(Records for spatial reasoning)
##############################

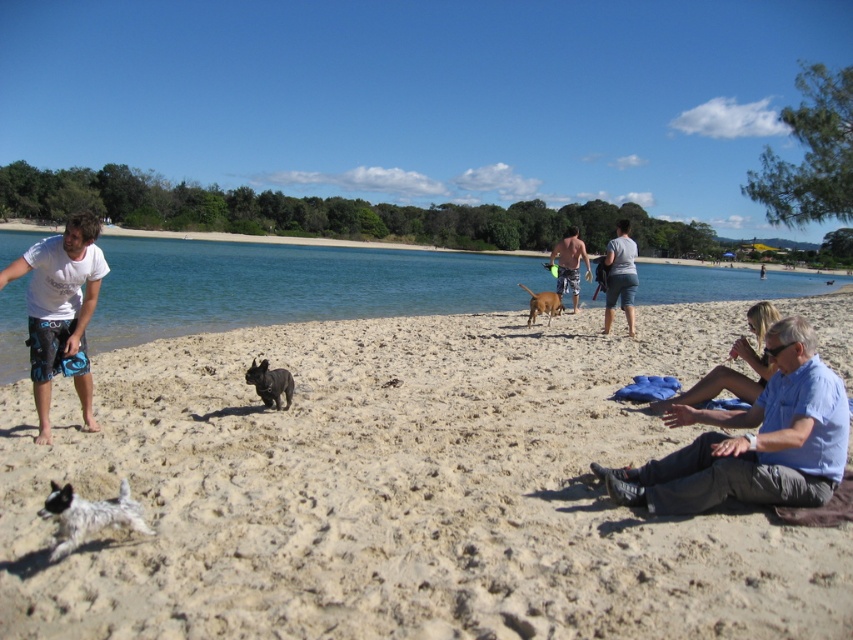
Question: Which point is farther to the camera?

Choices:
 (A) denim shorts at center
 (B) black matte dog at center
 (C) blue shirt at lower right
 (D) fine-grained sand at center

Answer: (A)

Question: From the image, what is the correct spatial relationship of fine-grained sand at center in relation to skinny man at center?

Choices:
 (A) below
 (B) above

Answer: (A)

##############################

Write out the text of every record above word for word, leaving out the pictures.

* Response for this exercise:
Question: Which point is farther to the camera?

Choices:
 (A) denim shorts at center
 (B) black matte dog at center
 (C) blue shirt at lower right
 (D) fine-grained sand at center

Answer: (A)

Question: From the image, what is the correct spatial relationship of fine-grained sand at center in relation to skinny man at center?

Choices:
 (A) below
 (B) above

Answer: (A)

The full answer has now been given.